### DATA SUPPLIED
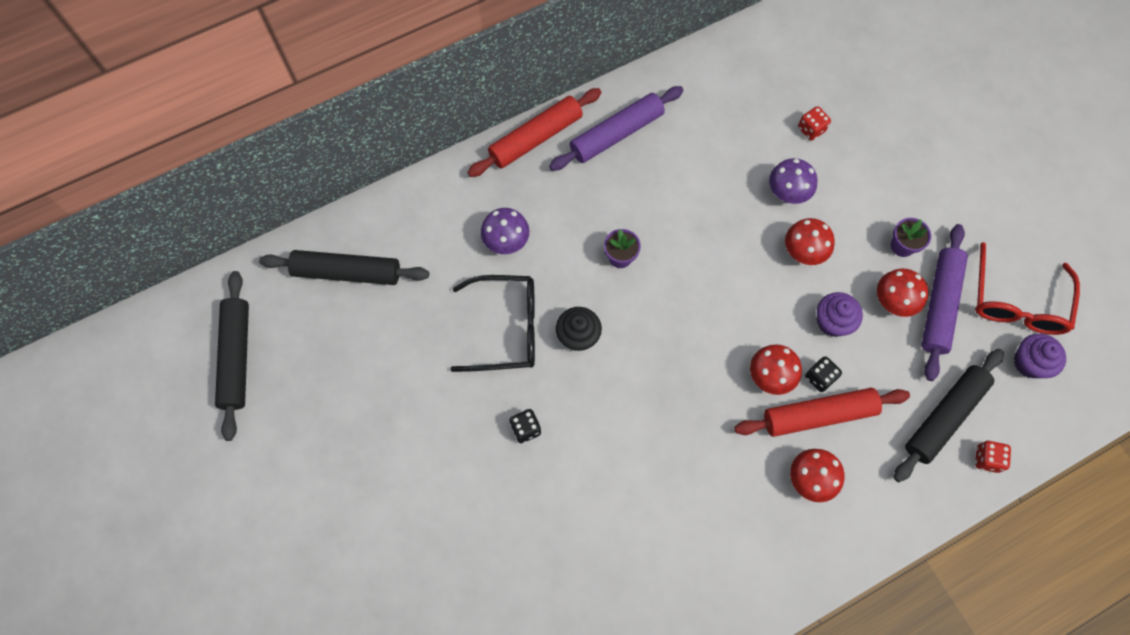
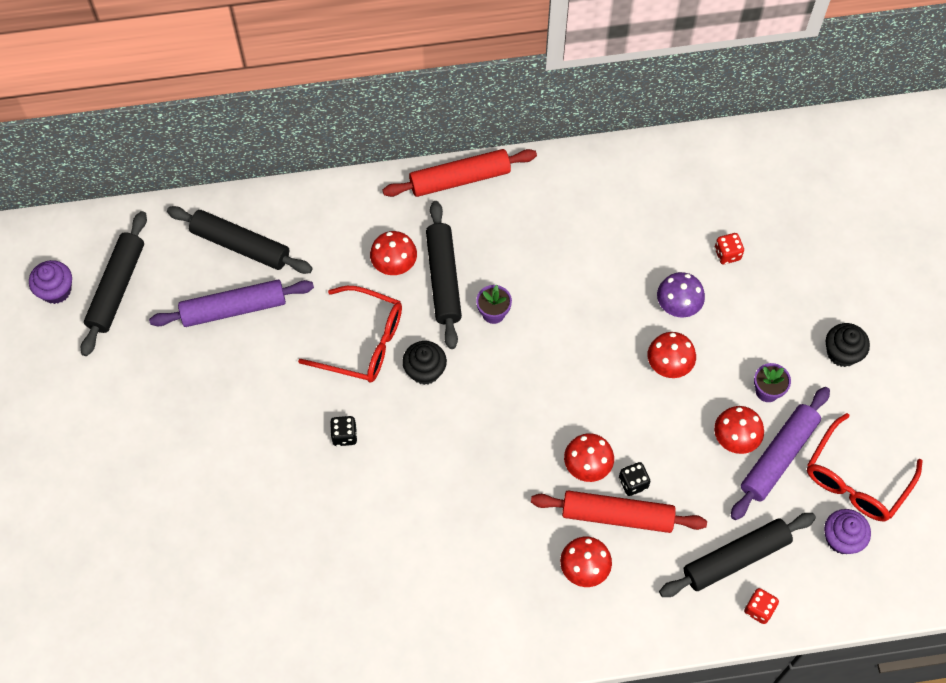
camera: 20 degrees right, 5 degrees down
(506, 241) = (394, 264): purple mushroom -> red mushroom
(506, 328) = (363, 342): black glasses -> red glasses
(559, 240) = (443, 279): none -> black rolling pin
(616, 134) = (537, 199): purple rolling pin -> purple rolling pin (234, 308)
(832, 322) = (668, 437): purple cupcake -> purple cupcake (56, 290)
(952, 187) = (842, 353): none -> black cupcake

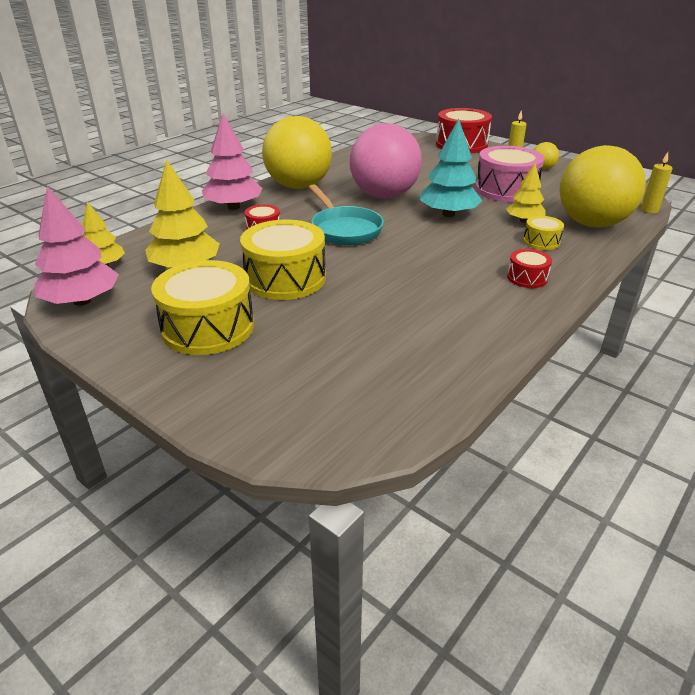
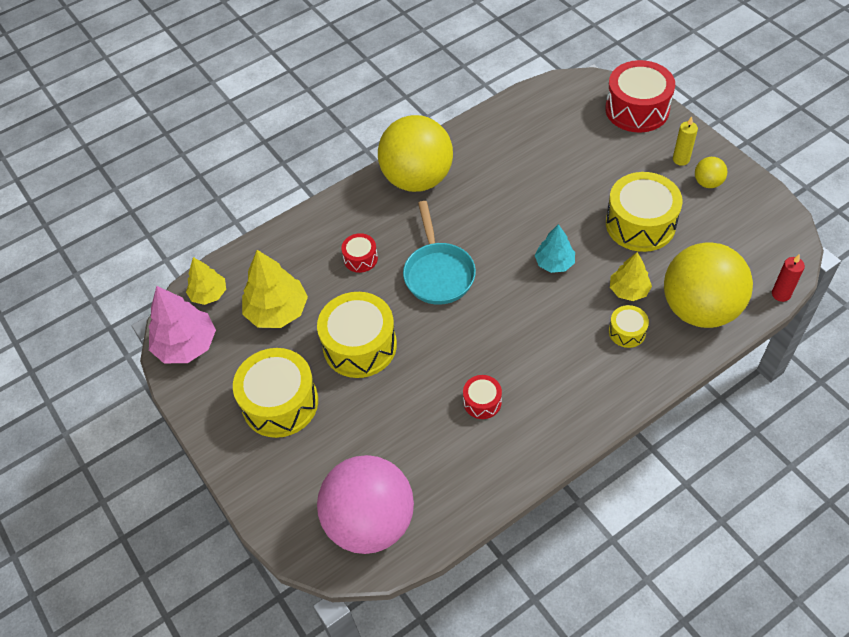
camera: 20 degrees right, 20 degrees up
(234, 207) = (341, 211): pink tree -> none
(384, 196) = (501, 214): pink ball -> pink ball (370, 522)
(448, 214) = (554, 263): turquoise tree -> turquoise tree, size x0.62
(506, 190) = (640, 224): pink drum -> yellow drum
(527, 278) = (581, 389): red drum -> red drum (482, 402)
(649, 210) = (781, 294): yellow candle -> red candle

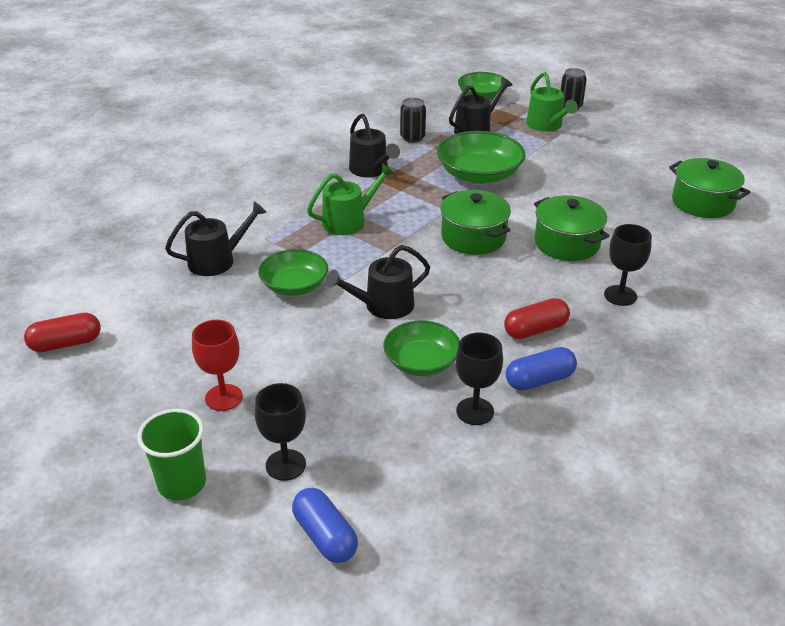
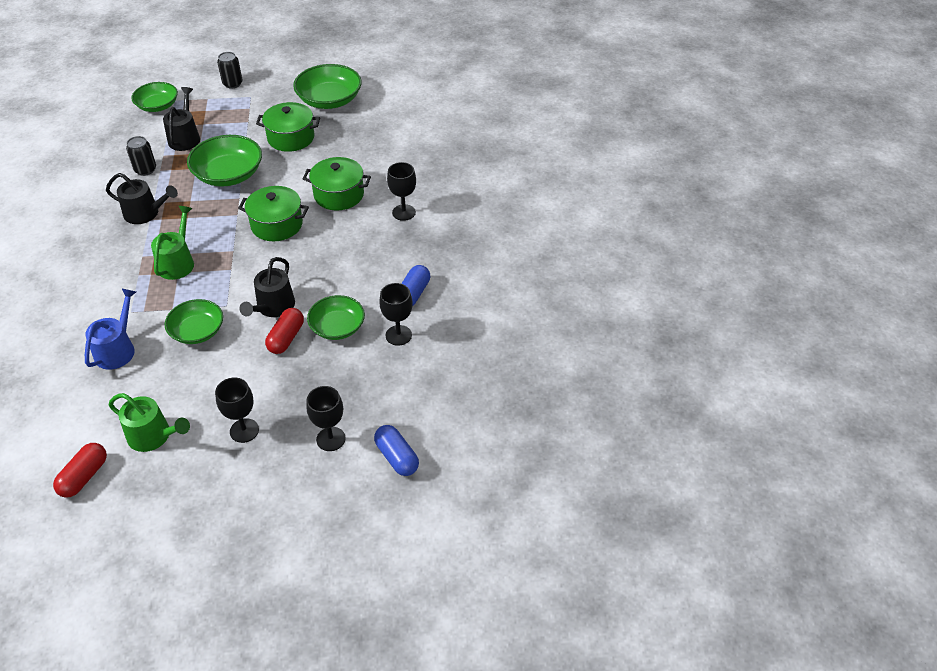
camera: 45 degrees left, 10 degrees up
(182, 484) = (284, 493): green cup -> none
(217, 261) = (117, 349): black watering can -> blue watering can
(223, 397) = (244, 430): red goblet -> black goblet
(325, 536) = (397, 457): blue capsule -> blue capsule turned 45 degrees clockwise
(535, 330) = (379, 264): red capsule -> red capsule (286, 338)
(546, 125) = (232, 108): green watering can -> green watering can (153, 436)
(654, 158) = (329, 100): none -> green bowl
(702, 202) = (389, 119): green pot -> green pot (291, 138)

### WORK INSTRUCTIONS
Using the material above, filter for lines holding "black" and copy each one.

### WRITTEN ANSWER
(506, 328) = (363, 342): black glasses -> red glasses
(559, 240) = (443, 279): none -> black rolling pin
(952, 187) = (842, 353): none -> black cupcake
(217, 261) = (117, 349): black watering can -> blue watering can
(223, 397) = (244, 430): red goblet -> black goblet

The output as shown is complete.